▶ Spatial object tracking data:

____

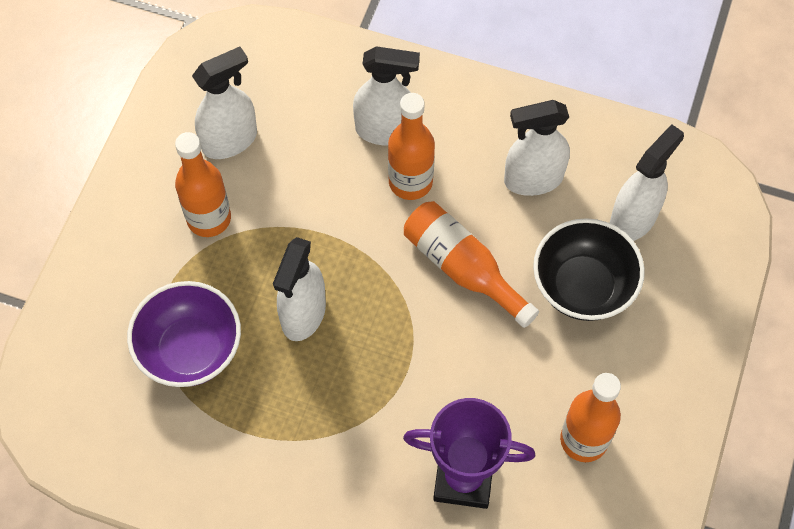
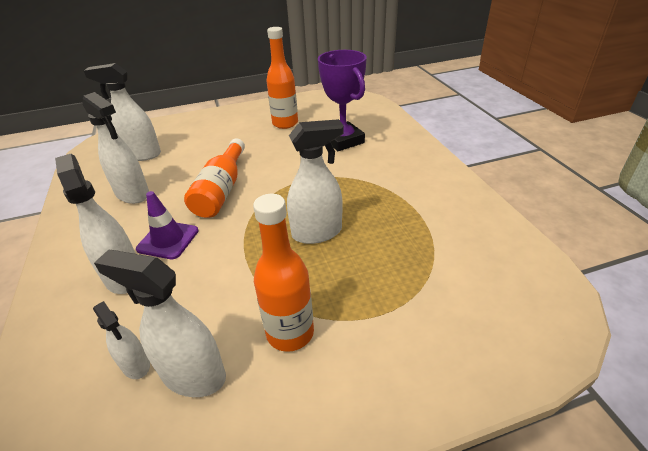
camera: 125 degrees left, 25 degrees down
purple bowl [127,281,241,387] -> none
orange bottle [388,93,435,200] -> purple traffic cone [136,191,198,259]
black bowl [533,218,645,321] -> none
none -> white spray bottle [93,301,150,379]

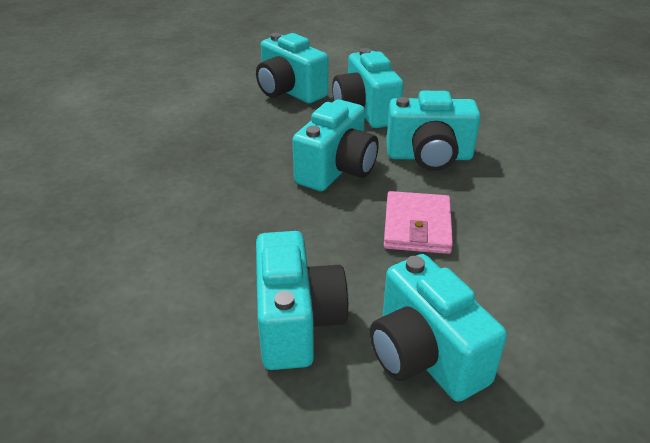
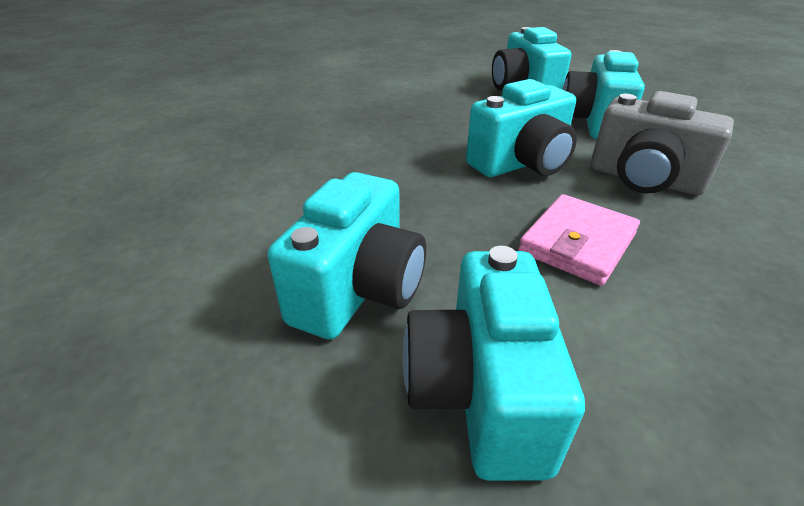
camera: 30 degrees right, 0 degrees up
turquoise camera [386,91,481,171] -> grey camera [591,91,734,195]

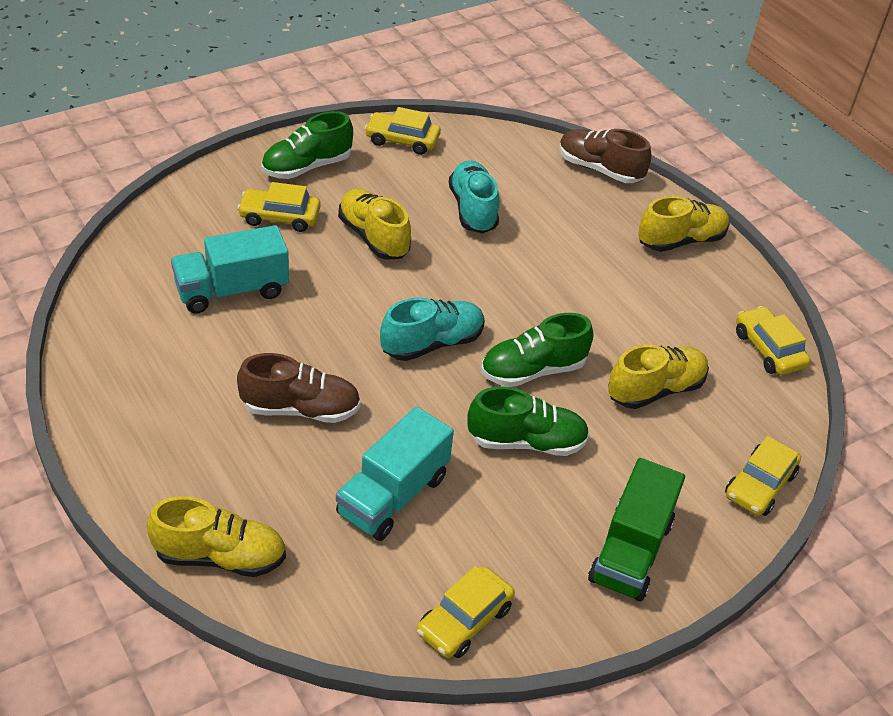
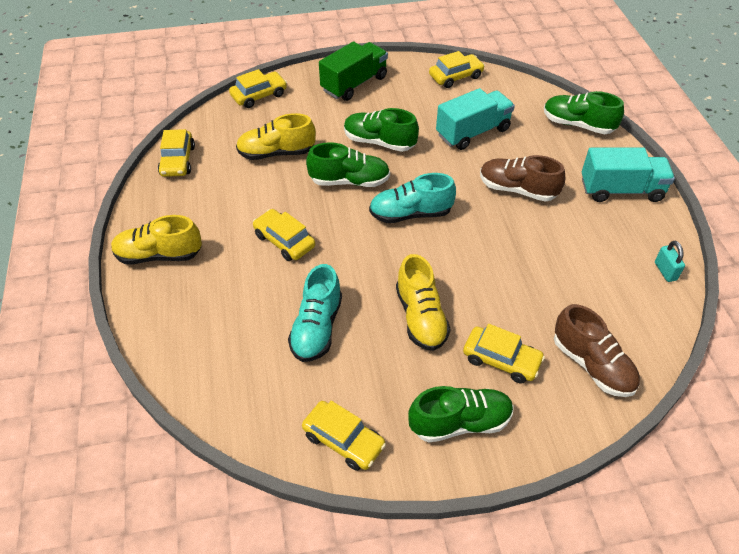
camera: 155 degrees left, 5 degrees up
yellow shoe [147,496,286,577] -> green shoe [544,91,624,134]
turquoise truck [171,225,289,314] -> turquoise truck moved to [582,147,675,202]
brown shoe [559,129,652,183] -> brown shoe moved to [554,304,640,397]
none -> yellow car [253,209,315,261]
none -> turquoise padlock [655,241,685,282]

____

▶ What to do: If a line in the entries holds the string "bowl", copy it.

▶ Solution to this problem:
purple bowl [127,281,241,387] -> none
black bowl [533,218,645,321] -> none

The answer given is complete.